Stored items from a collection:
☆ ☆ ☆

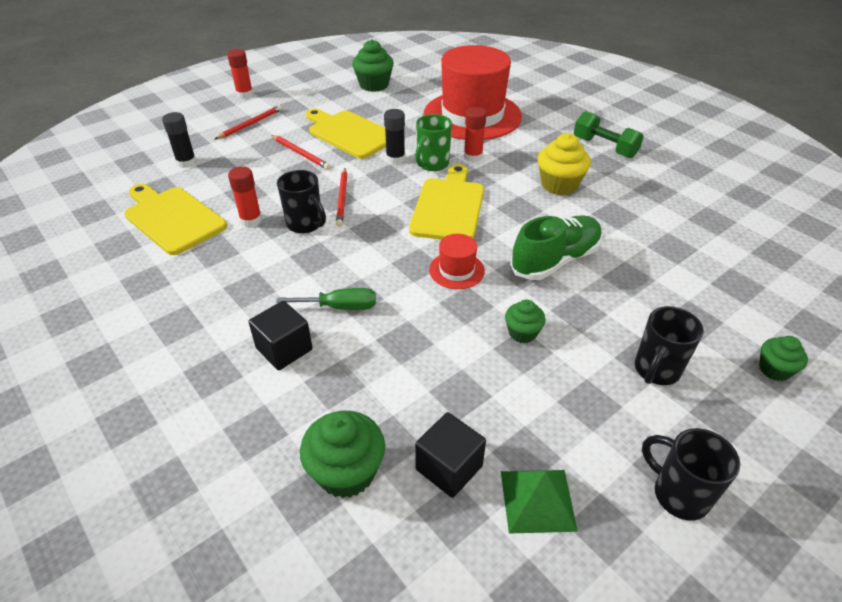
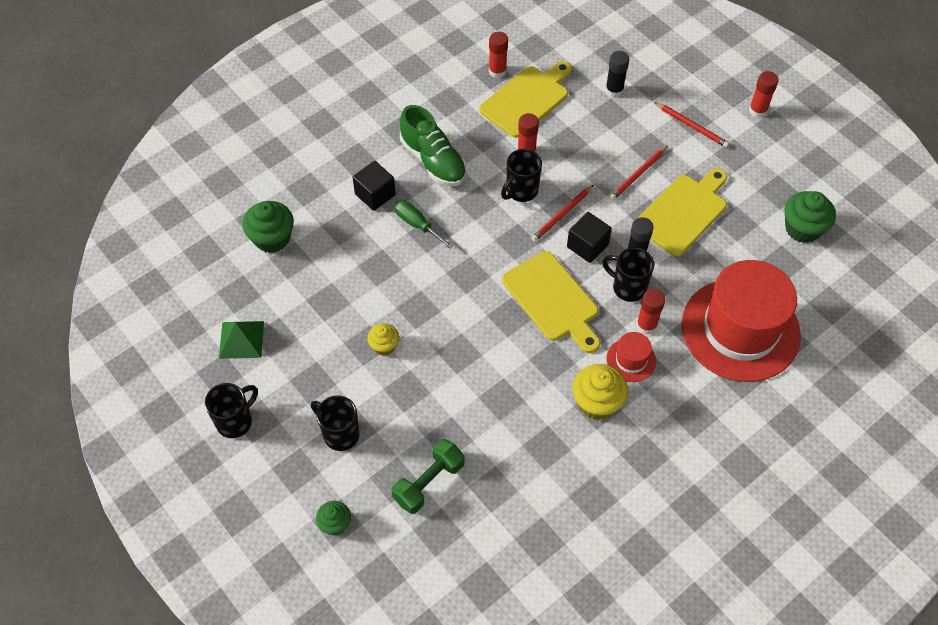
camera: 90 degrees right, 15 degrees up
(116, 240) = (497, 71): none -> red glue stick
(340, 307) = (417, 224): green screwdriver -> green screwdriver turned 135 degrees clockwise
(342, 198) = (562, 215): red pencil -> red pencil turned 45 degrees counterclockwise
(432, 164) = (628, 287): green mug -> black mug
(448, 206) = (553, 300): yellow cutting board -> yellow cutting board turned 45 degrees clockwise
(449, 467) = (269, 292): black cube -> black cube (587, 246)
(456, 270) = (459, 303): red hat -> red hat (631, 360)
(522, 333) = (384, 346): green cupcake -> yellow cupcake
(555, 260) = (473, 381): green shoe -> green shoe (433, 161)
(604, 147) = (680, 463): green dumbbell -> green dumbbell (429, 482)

☆ ☆ ☆

Prompt: Could you print the lines of the records above from the one containing "(432, 164) = (628, 287): green" through the last, exactly and with no additions?

Solution to this task:
(432, 164) = (628, 287): green mug -> black mug
(448, 206) = (553, 300): yellow cutting board -> yellow cutting board turned 45 degrees clockwise
(449, 467) = (269, 292): black cube -> black cube (587, 246)
(456, 270) = (459, 303): red hat -> red hat (631, 360)
(522, 333) = (384, 346): green cupcake -> yellow cupcake
(555, 260) = (473, 381): green shoe -> green shoe (433, 161)
(604, 147) = (680, 463): green dumbbell -> green dumbbell (429, 482)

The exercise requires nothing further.